■ **THE PROBLEM**
Which lines in the entries below contain the string "chopping"? Show each of them in full.

Spatial reasoning data
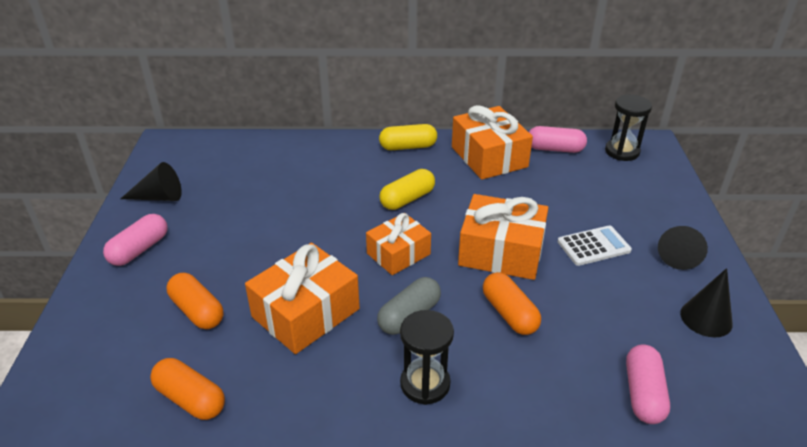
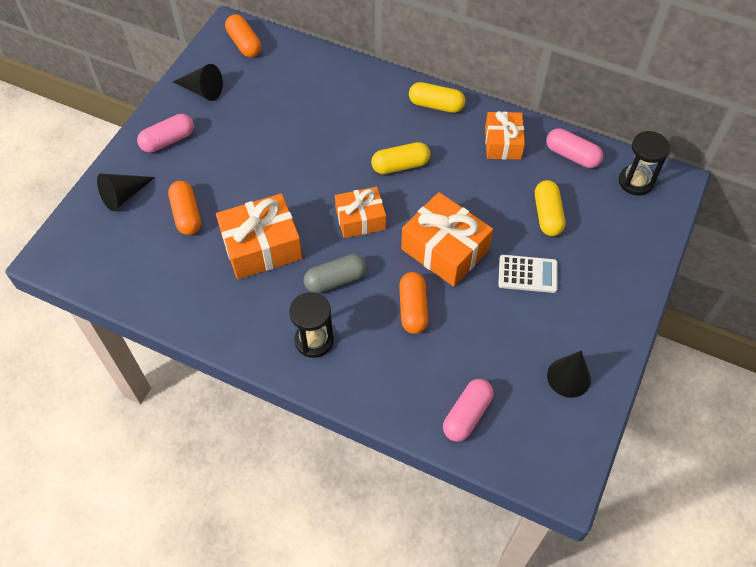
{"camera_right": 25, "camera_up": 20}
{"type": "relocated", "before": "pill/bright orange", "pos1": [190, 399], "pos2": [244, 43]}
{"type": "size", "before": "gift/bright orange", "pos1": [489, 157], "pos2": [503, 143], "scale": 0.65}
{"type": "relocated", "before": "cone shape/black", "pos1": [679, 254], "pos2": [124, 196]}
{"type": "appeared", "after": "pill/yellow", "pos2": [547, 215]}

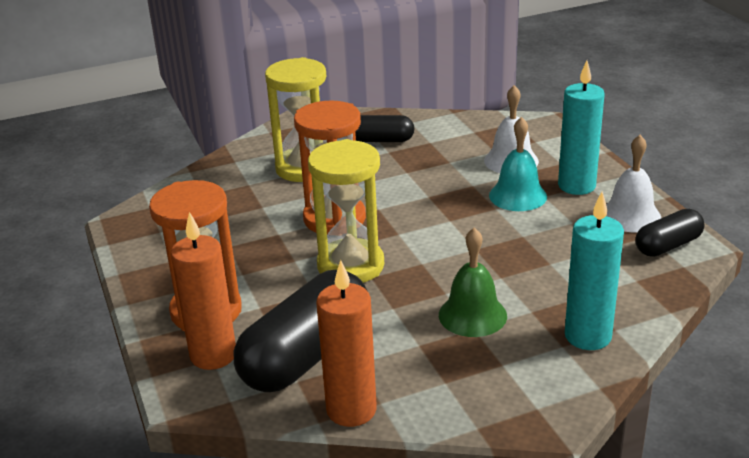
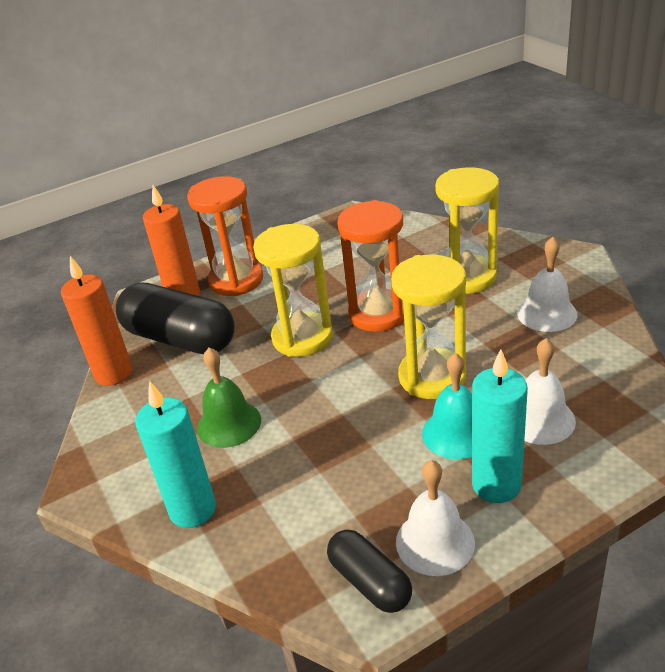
{"camera_right": 85, "camera_up": 5}
{"type": "exchanged", "before": "pill/black", "after": "bell/white", "pos1": [381, 140], "pos2": [547, 313]}
{"type": "appeared", "after": "sand timer/yellow", "pos2": [432, 377]}

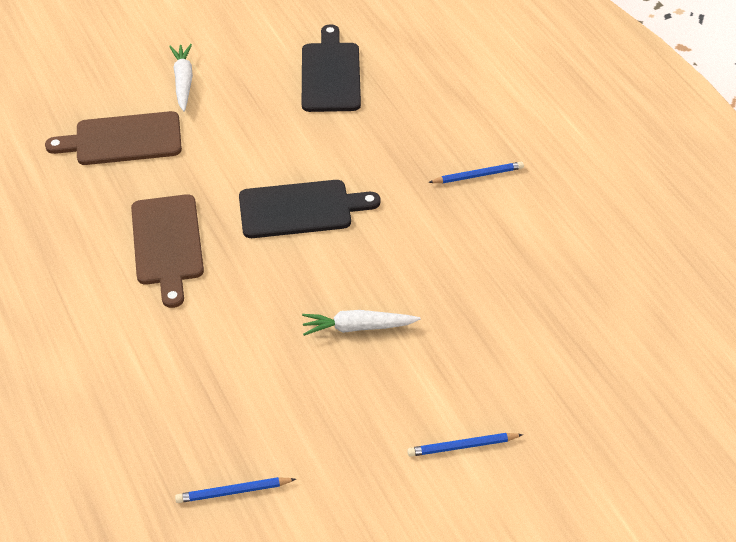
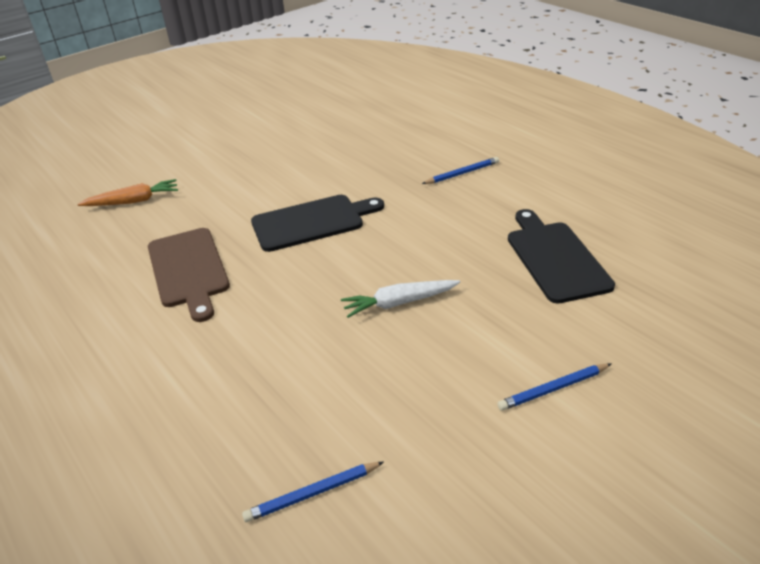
{"camera_right": -10, "camera_up": -10}
{"type": "exchanged", "before": "chopping board/russet", "after": "root vegetable/bright orange", "pos1": [123, 139], "pos2": [133, 201]}
{"type": "missing", "before": "root vegetable/white", "pos1": [183, 81]}
{"type": "relocated", "before": "chopping board/black", "pos1": [330, 74], "pos2": [555, 258]}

■ **RESPONSE TO THIS TASK**
{"type": "exchanged", "before": "chopping board/russet", "after": "root vegetable/bright orange", "pos1": [123, 139], "pos2": [133, 201]}
{"type": "relocated", "before": "chopping board/black", "pos1": [330, 74], "pos2": [555, 258]}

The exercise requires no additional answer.